Task to complete:
Without any images, write the data out exactly as it appears.

[Coordinate pair lists]
*** Begin section ***
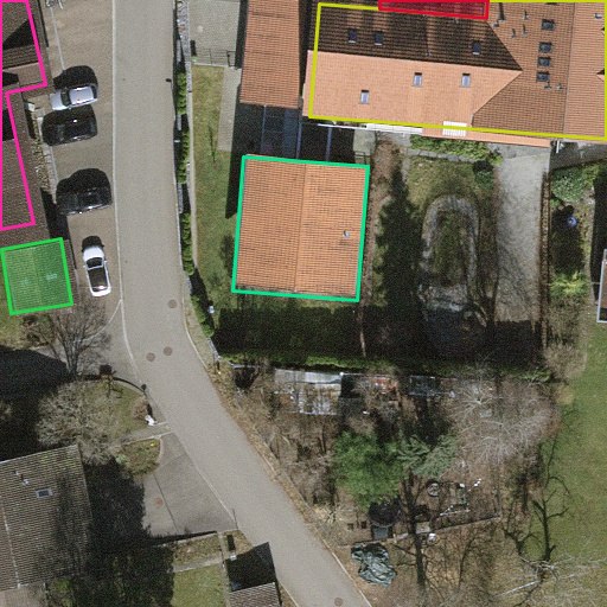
[(48,606),(43,587),(97,576),(70,447),(0,461),(0,606),(48,606)]
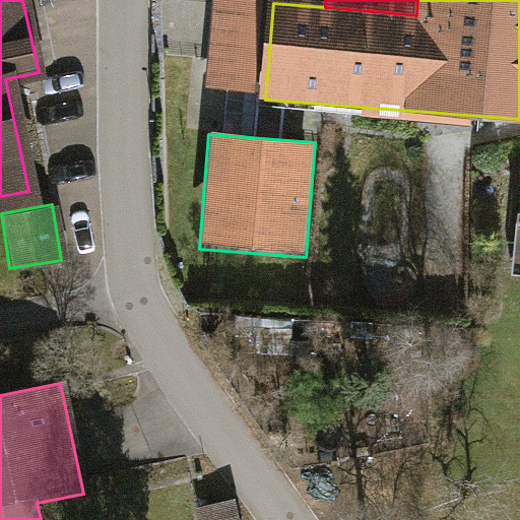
[(233,519),(230,499),(194,506),(196,519),(233,519)]
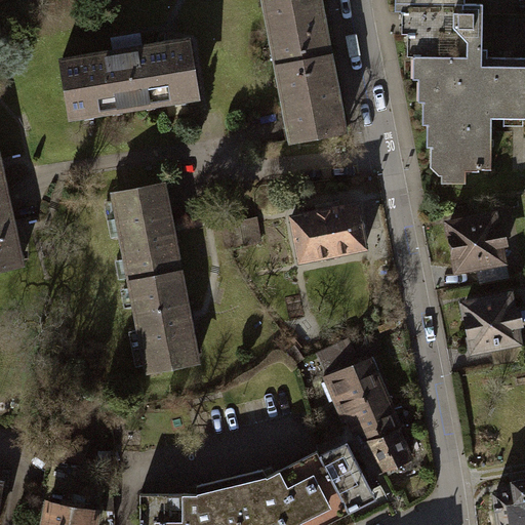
[(314,0),(259,0),(273,67),(325,56),(314,0)]
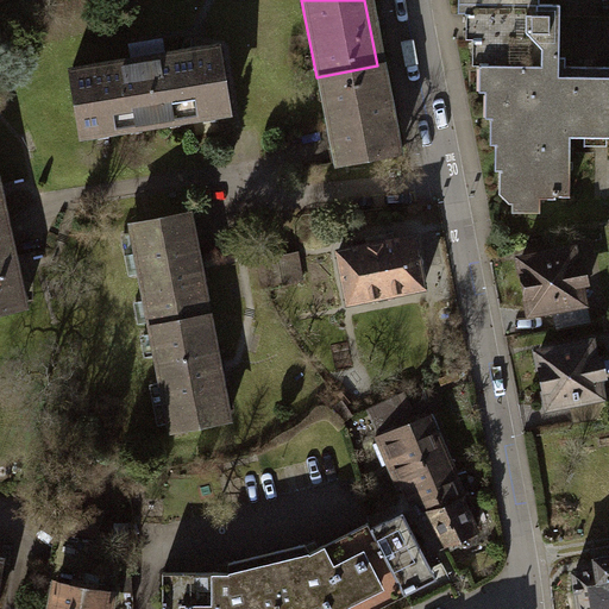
[(460,0),(501,173),(504,201),(567,198),(564,137),(608,137),(608,76),(558,76),(557,7),(537,7),(535,0),(460,0)]
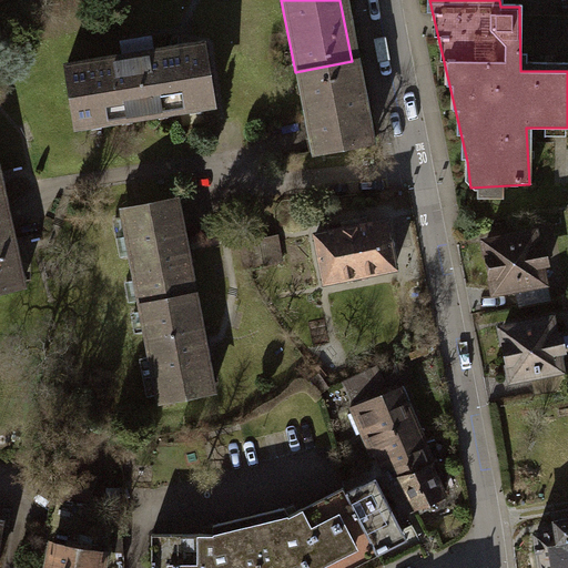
[(199,42),(61,64),(71,125),(209,103),(199,42)]
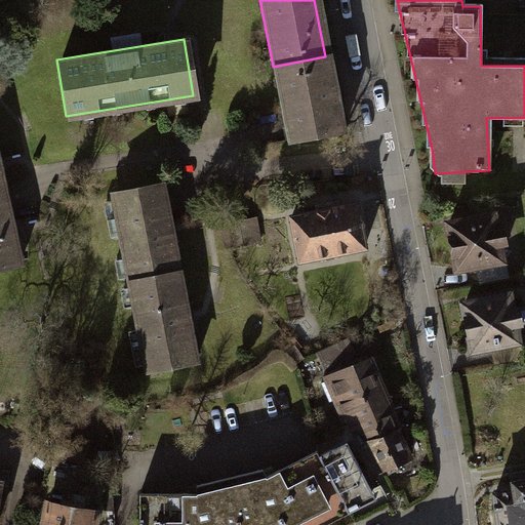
[(325,56),(273,67),(287,139),(339,130),(325,56)]
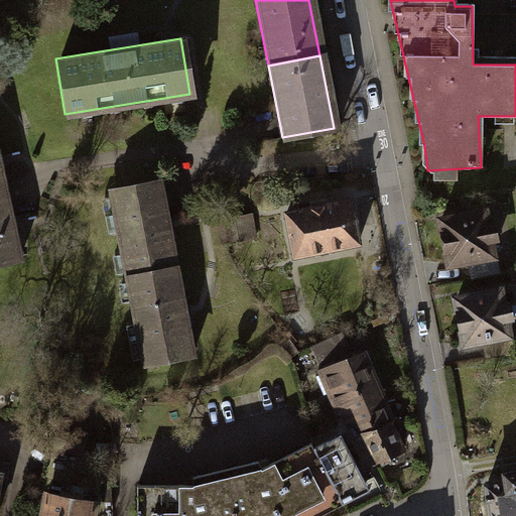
[(0,140),(0,188),(10,186),(0,140)]
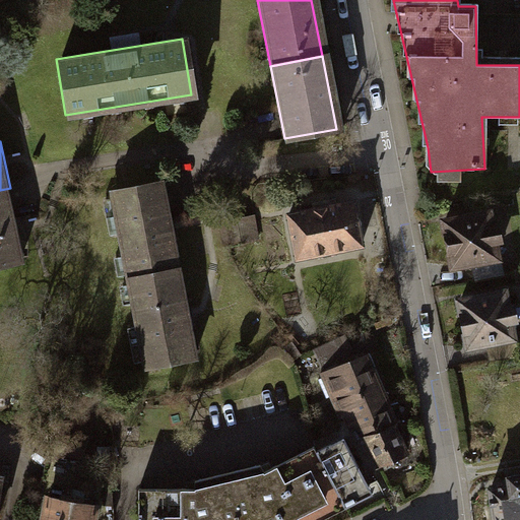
[(158,183),(109,191),(125,279),(174,270),(158,183)]
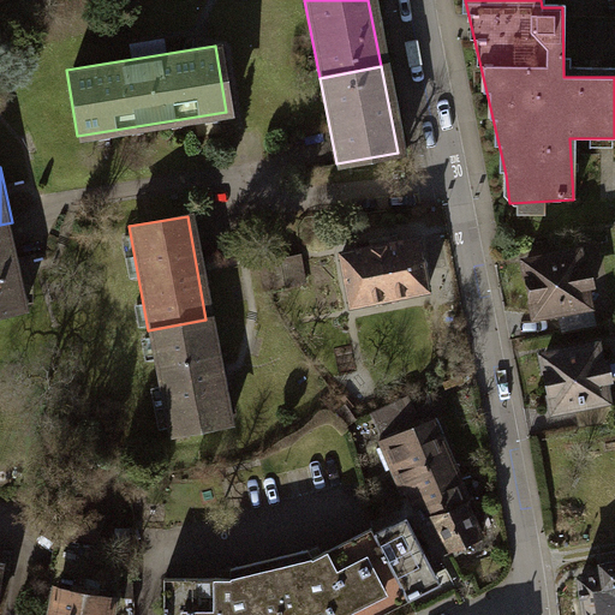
[(12,222),(0,225),(0,312),(31,306),(12,222)]
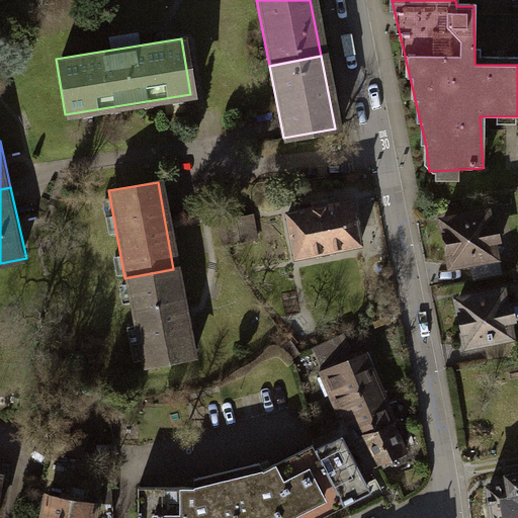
[(349,200),(285,212),(293,256),(357,243),(349,200)]
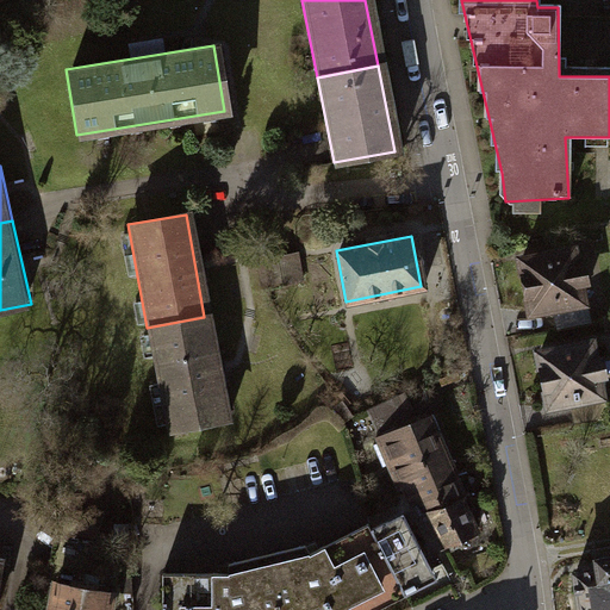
[(568,249),(516,260),(527,311),(578,300),(568,249)]
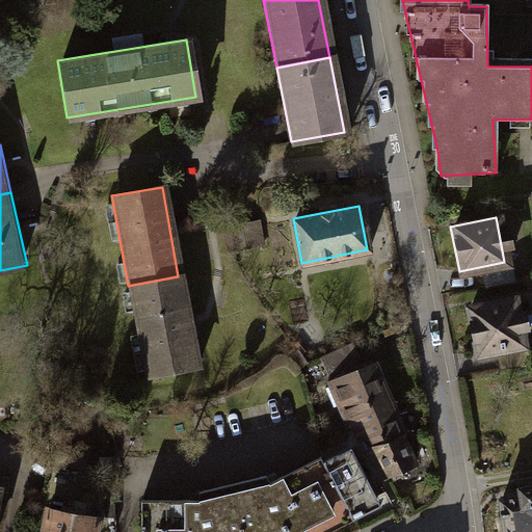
[(267,246),(267,223),(228,224),(228,246),(267,246)]
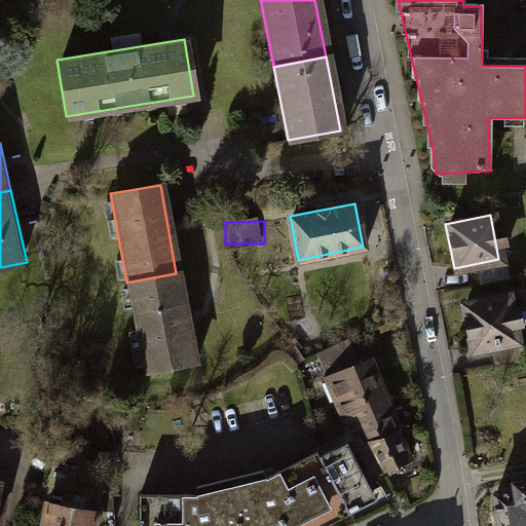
[(176,273),(126,283),(144,371),(192,362),(176,273)]
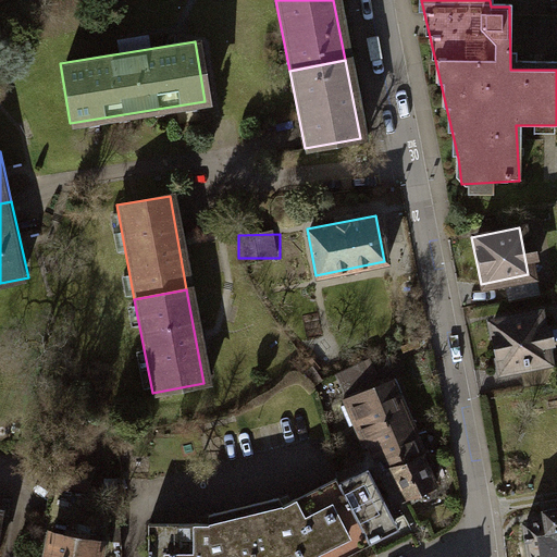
[(535,313),(489,323),(497,370),(545,361),(535,313)]
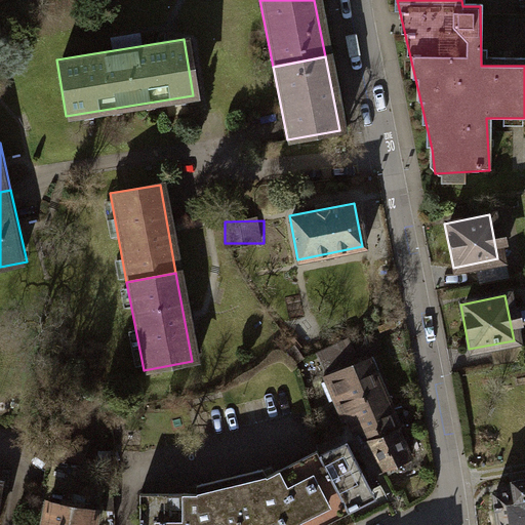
[(372,358),(323,375),(351,438),(364,432),(382,474),(414,460),(393,405),(372,358)]
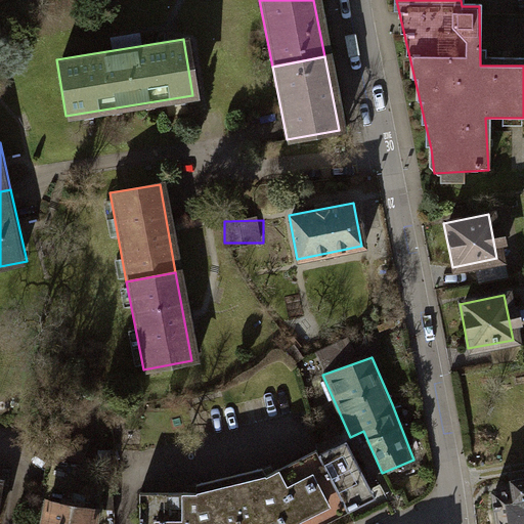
[(348,440),(320,454),(348,511),(377,496),(348,440)]
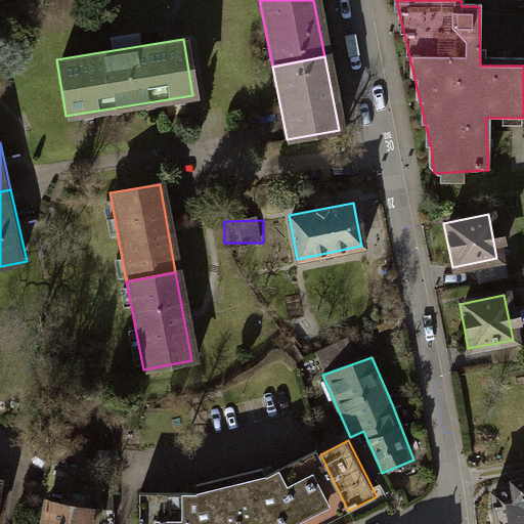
[(265,467),(227,476),(238,523),(322,523),(348,511),(320,454),(318,450),(268,475),(265,467)]
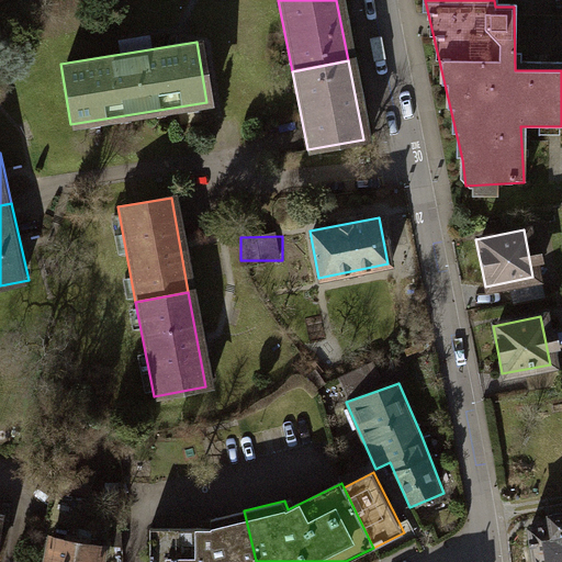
[(48,524),(80,530),(86,501),(54,495),(48,524)]
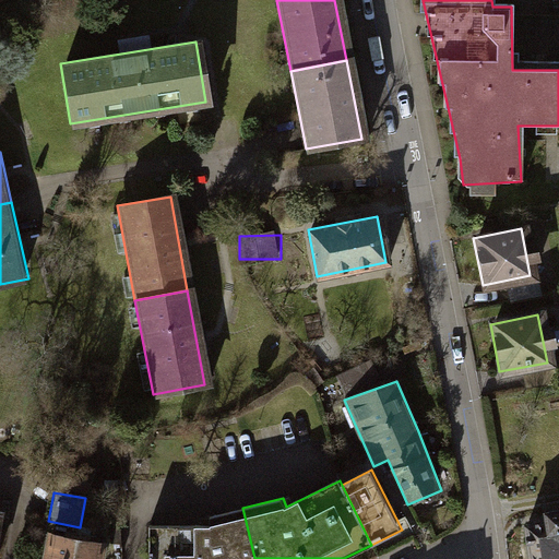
[(210,524),(150,525),(150,558),(254,558),(242,508),(209,516),(210,524)]
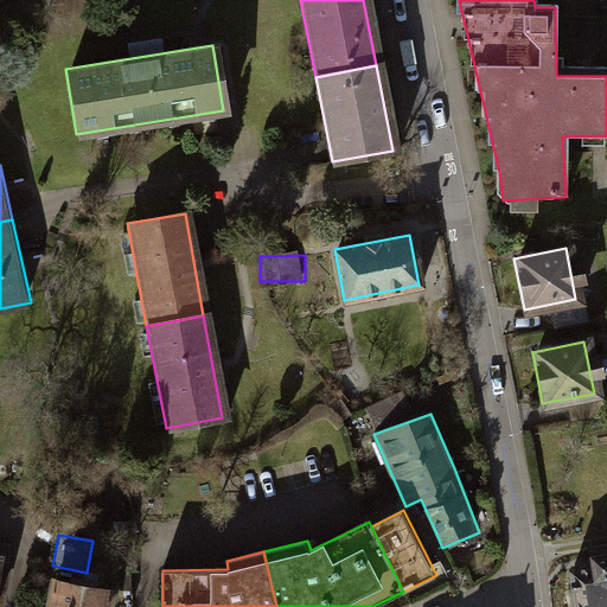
[(606,606),(606,564),(568,570),(573,606),(606,606)]
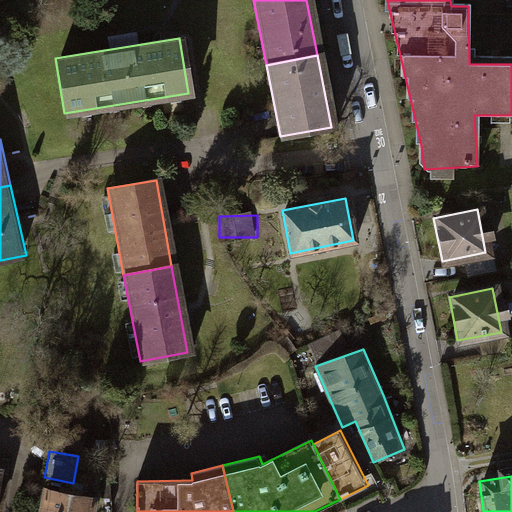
[(86,511),(90,497),(43,489),(38,511),(86,511)]
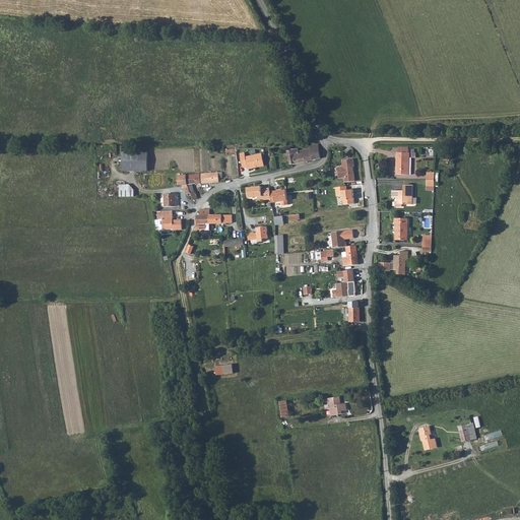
[(321,158),(319,145),(310,146),(310,147),(306,148),(303,149),(304,151),(305,163),(321,158)]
*** End section ***
Written response:
[(48,606),(43,587),(97,576),(70,447),(0,461),(0,606),(48,606)]
[(233,519),(230,499),(194,506),(196,519),(233,519)]
[(314,0),(259,0),(273,67),(325,56),(314,0)]
[(460,0),(501,173),(504,201),(567,198),(564,137),(608,137),(608,76),(558,76),(557,7),(537,7),(535,0),(460,0)]
[(199,42),(61,64),(71,125),(209,103),(199,42)]
[(325,56),(273,67),(287,139),(339,130),(325,56)]
[(0,140),(0,188),(10,186),(0,140)]
[(158,183),(109,191),(125,279),(174,270),(158,183)]
[(12,222),(0,225),(0,312),(31,306),(12,222)]
[(349,200),(285,212),(293,256),(357,243),(349,200)]
[(568,249),(516,260),(527,311),(578,300),(568,249)]
[(267,246),(267,223),(228,224),(228,246),(267,246)]
[(176,273),(126,283),(144,371),(192,362),(176,273)]
[(535,313),(489,323),(497,370),(545,361),(535,313)]
[(372,358),(323,375),(351,438),(364,432),(382,474),(414,460),(393,405),(372,358)]
[(348,440),(320,454),(348,511),(377,496),(348,440)]
[(265,467),(227,476),(238,523),(322,523),(348,511),(320,454),(318,450),(268,475),(265,467)]
[(48,524),(80,530),(86,501),(54,495),(48,524)]
[(210,524),(150,525),(150,558),(254,558),(242,508),(209,516),(210,524)]
[(606,606),(606,564),(568,570),(573,606),(606,606)]
[(86,511),(90,497),(43,489),(38,511),(86,511)]
[(321,158),(319,145),(310,146),(310,147),(306,148),(303,149),(304,151),(305,163),(321,158)]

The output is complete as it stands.